Supplied data START
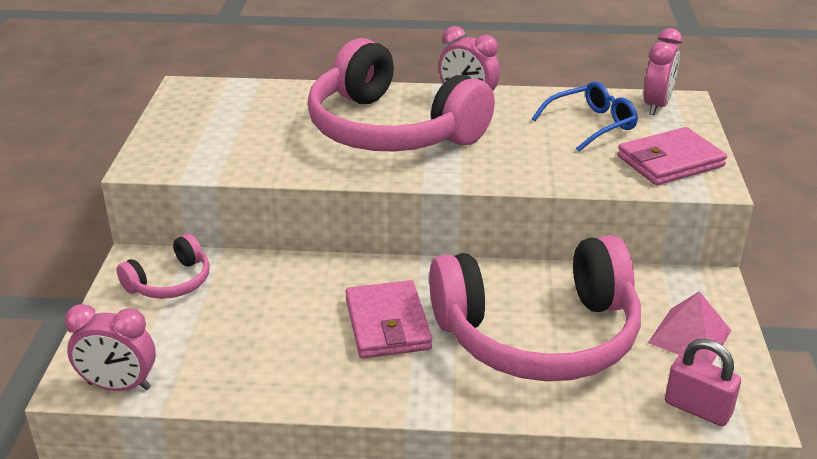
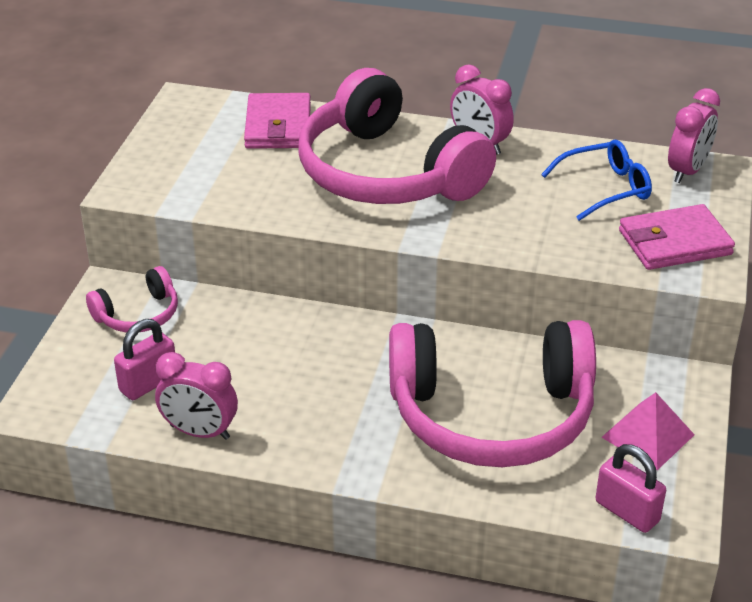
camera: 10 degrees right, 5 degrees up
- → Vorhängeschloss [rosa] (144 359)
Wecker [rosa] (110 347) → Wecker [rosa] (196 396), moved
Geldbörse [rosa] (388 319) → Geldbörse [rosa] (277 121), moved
Supplied data END
# Exercise prompt
Locate and copy each line in the data above that includes the word "rosa".

# Solution to this task
- → Vorhängeschloss [rosa] (144 359)
Wecker [rosa] (110 347) → Wecker [rosa] (196 396), moved
Geldbörse [rosa] (388 319) → Geldbörse [rosa] (277 121), moved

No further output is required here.